Input:

============================================================

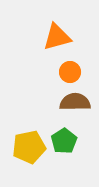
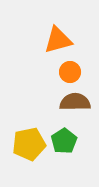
orange triangle: moved 1 px right, 3 px down
yellow pentagon: moved 3 px up
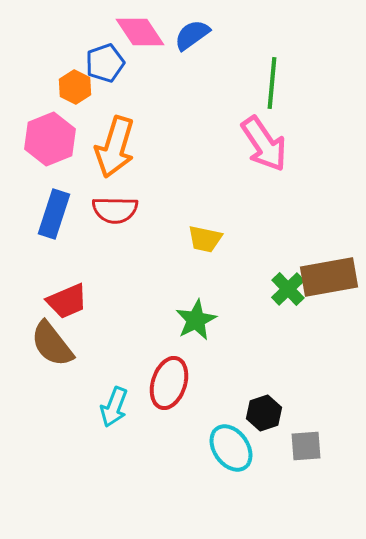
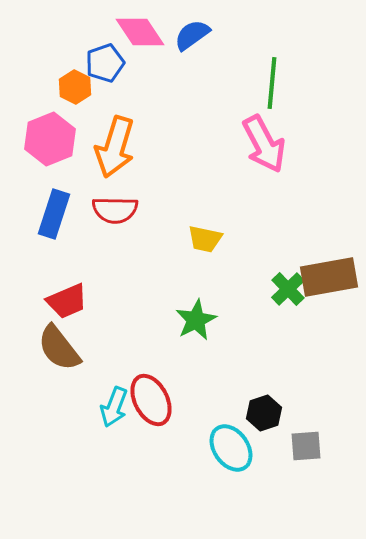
pink arrow: rotated 6 degrees clockwise
brown semicircle: moved 7 px right, 4 px down
red ellipse: moved 18 px left, 17 px down; rotated 45 degrees counterclockwise
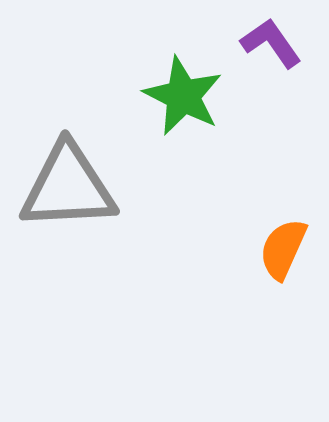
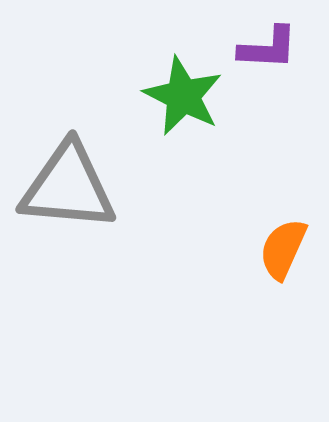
purple L-shape: moved 3 px left, 5 px down; rotated 128 degrees clockwise
gray triangle: rotated 8 degrees clockwise
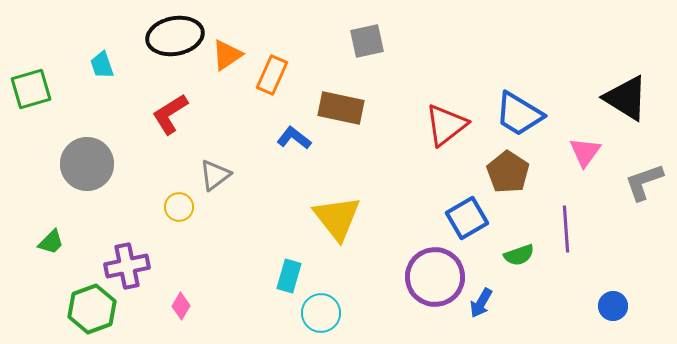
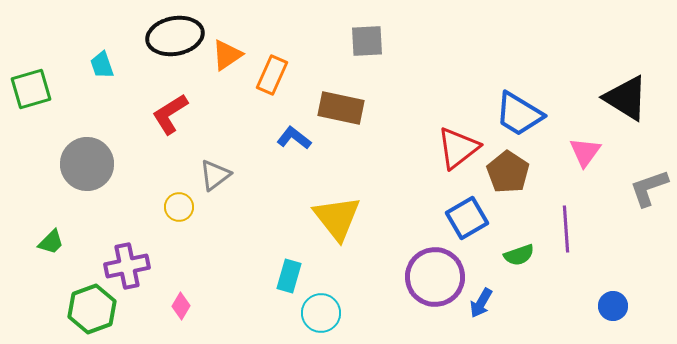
gray square: rotated 9 degrees clockwise
red triangle: moved 12 px right, 23 px down
gray L-shape: moved 5 px right, 6 px down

============================================================

What you will do:
Filter the records above for lines containing the word "down", and copy those lines.

Exercise result:
orange triangle: moved 1 px right, 3 px down
brown semicircle: moved 7 px right, 4 px down
red ellipse: moved 18 px left, 17 px down; rotated 45 degrees counterclockwise
purple L-shape: moved 3 px left, 5 px down; rotated 128 degrees clockwise
red triangle: moved 12 px right, 23 px down
gray L-shape: moved 5 px right, 6 px down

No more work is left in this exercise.